Extracted data entries
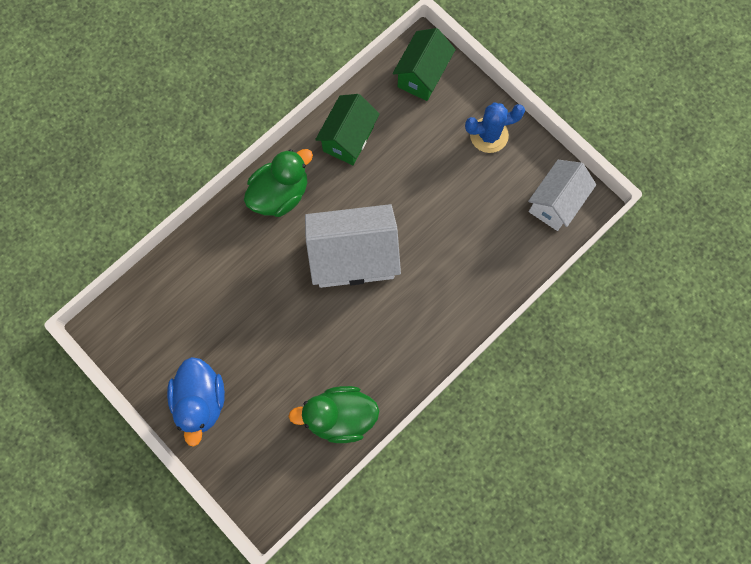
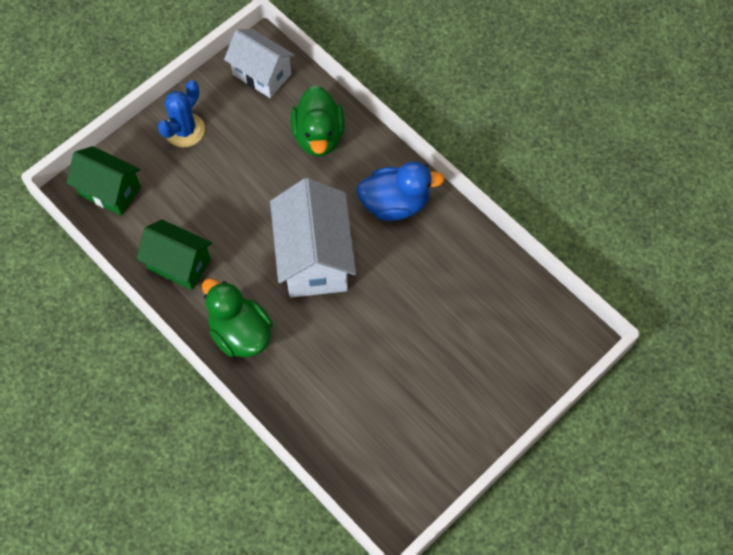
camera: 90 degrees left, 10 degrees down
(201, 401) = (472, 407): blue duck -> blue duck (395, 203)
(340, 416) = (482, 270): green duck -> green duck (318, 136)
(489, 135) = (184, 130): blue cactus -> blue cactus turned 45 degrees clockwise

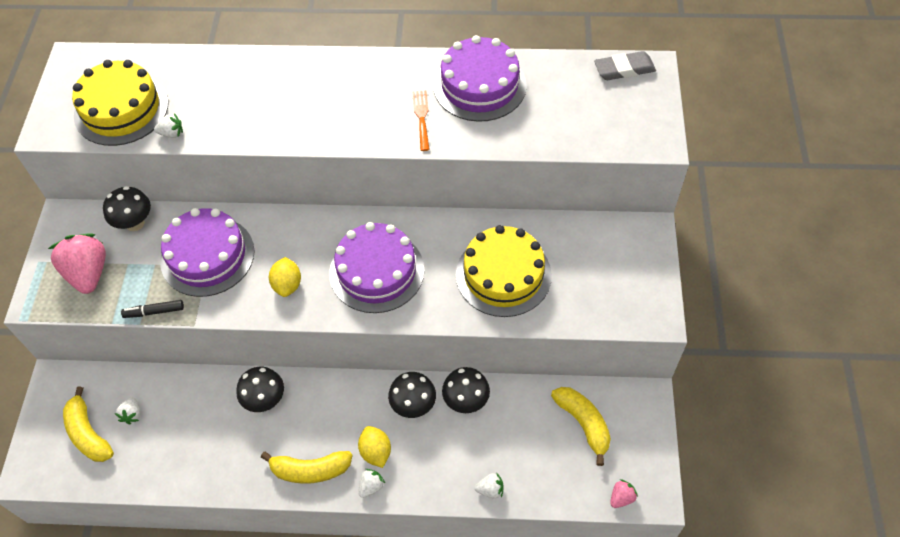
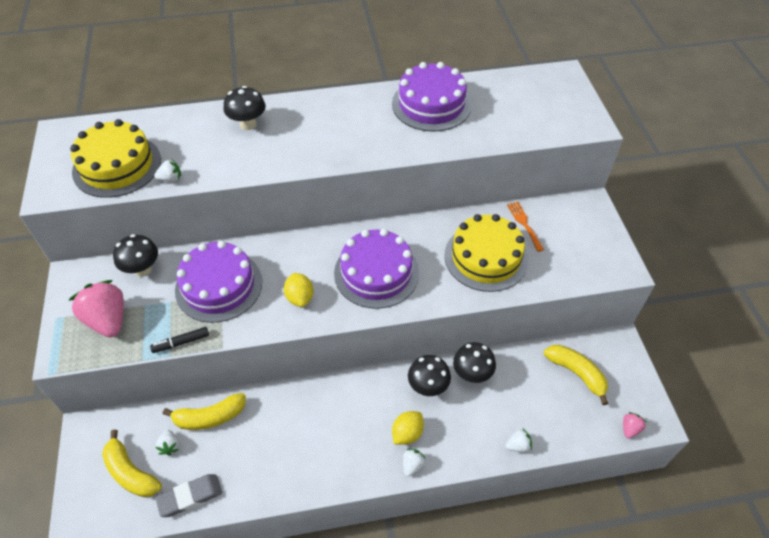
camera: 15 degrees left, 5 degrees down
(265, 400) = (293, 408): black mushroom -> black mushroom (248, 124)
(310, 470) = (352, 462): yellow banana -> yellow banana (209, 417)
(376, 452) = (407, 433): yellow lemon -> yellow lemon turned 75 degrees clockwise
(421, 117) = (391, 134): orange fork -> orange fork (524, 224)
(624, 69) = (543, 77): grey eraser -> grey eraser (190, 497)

--

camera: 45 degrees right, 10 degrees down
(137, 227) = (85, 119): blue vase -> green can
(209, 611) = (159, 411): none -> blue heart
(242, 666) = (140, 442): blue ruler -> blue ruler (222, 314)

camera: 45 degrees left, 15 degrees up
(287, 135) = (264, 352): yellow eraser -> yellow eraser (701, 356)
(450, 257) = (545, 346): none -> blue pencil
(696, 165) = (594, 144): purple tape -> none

### About this exercise
A verbatim transcription is needed of the lines above, starting at the line with "camera: 15 degrees left, 5 degrees down" and ending at the line with "(624, 69) = (543, 77): grey", both included, and of nothing else.

### Task output
camera: 15 degrees left, 5 degrees down
(265, 400) = (293, 408): black mushroom -> black mushroom (248, 124)
(310, 470) = (352, 462): yellow banana -> yellow banana (209, 417)
(376, 452) = (407, 433): yellow lemon -> yellow lemon turned 75 degrees clockwise
(421, 117) = (391, 134): orange fork -> orange fork (524, 224)
(624, 69) = (543, 77): grey eraser -> grey eraser (190, 497)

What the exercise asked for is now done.